## Items listed in a dataset

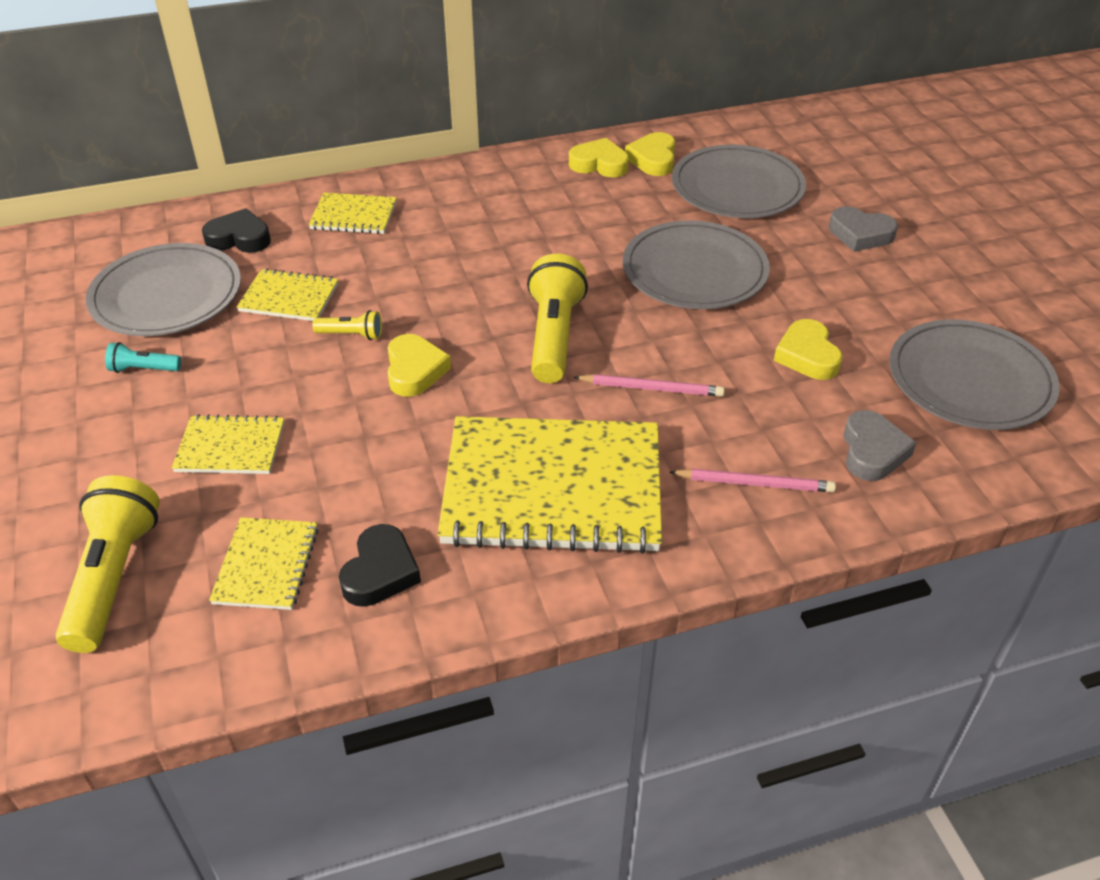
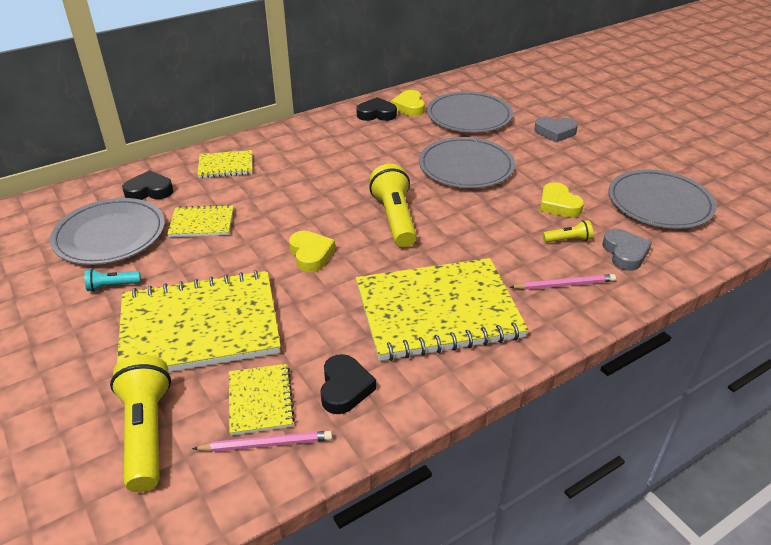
camera: 15 degrees left, 5 degrees down
(230, 447) = (200, 326): yellow notebook -> yellow notebook, size x2.12
(351, 335) = (257, 239): yellow flashlight -> yellow flashlight (568, 240)
(599, 164) = (376, 114): yellow heart -> black heart
(651, 388) = (472, 239): pink pencil -> pink pencil (266, 444)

## What to produce
Copy every line of the records above that holds the word "yellow".

## Expected output
(230, 447) = (200, 326): yellow notebook -> yellow notebook, size x2.12
(351, 335) = (257, 239): yellow flashlight -> yellow flashlight (568, 240)
(599, 164) = (376, 114): yellow heart -> black heart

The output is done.